> _Description of the task_:
Print the listing in its entirety and exactly, leaving out images.

----- Supplied records

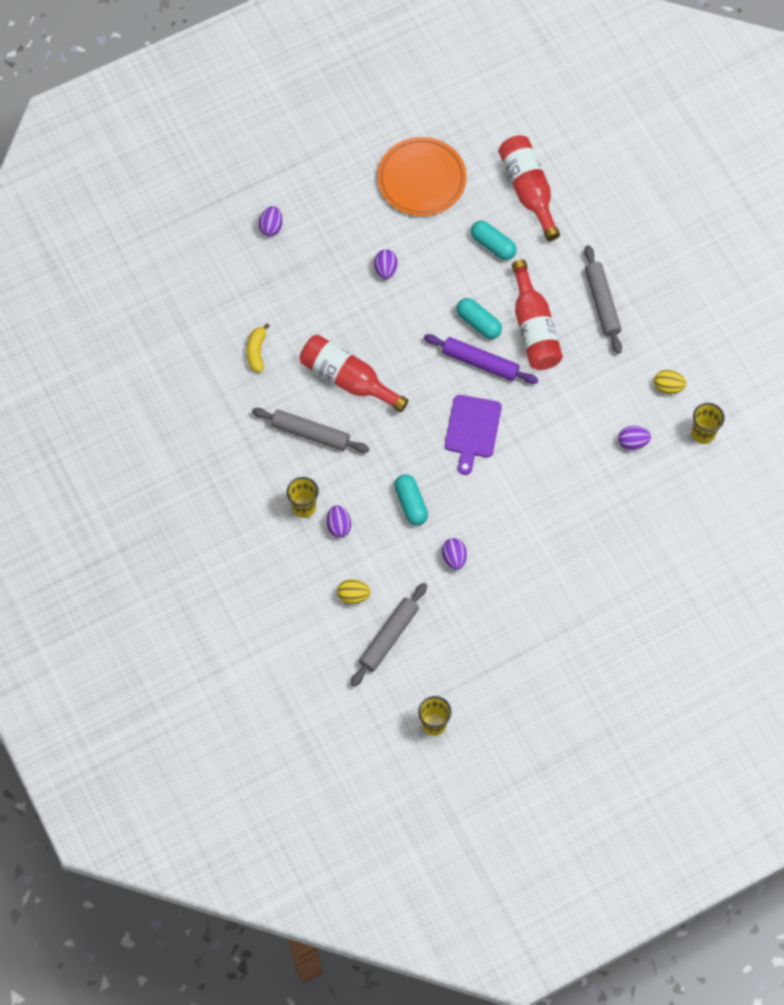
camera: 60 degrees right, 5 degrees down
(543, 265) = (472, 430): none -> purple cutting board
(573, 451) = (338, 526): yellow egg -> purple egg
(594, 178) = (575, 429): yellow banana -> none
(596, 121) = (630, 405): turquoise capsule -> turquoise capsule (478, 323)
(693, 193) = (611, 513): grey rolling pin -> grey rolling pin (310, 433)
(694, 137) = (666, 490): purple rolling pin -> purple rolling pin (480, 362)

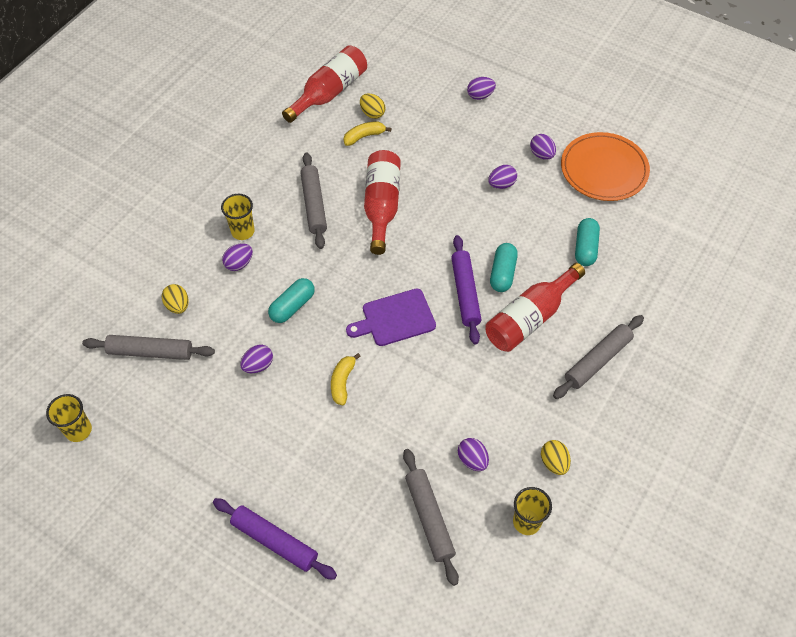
camera: 60 degrees right, 10 degrees down
(232, 330) = (372, 113): none -> yellow egg
(373, 217) = (541, 154): none -> purple egg
(509, 501) = (342, 382): none -> yellow banana
(528, 190) = (660, 248): red bottle -> red bottle (329, 92)
(618, 617) = (274, 541): none -> purple rolling pin
(662, 498) = (429, 518): none -> grey rolling pin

----------

> _Response to this exercise_:
camera: 60 degrees right, 5 degrees down
(543, 265) = (472, 430): none -> purple cutting board
(573, 451) = (338, 526): yellow egg -> purple egg
(594, 178) = (575, 429): yellow banana -> none
(596, 121) = (630, 405): turquoise capsule -> turquoise capsule (478, 323)
(693, 193) = (611, 513): grey rolling pin -> grey rolling pin (310, 433)
(694, 137) = (666, 490): purple rolling pin -> purple rolling pin (480, 362)

camera: 60 degrees right, 10 degrees down
(232, 330) = (372, 113): none -> yellow egg
(373, 217) = (541, 154): none -> purple egg
(509, 501) = (342, 382): none -> yellow banana
(528, 190) = (660, 248): red bottle -> red bottle (329, 92)
(618, 617) = (274, 541): none -> purple rolling pin
(662, 498) = (429, 518): none -> grey rolling pin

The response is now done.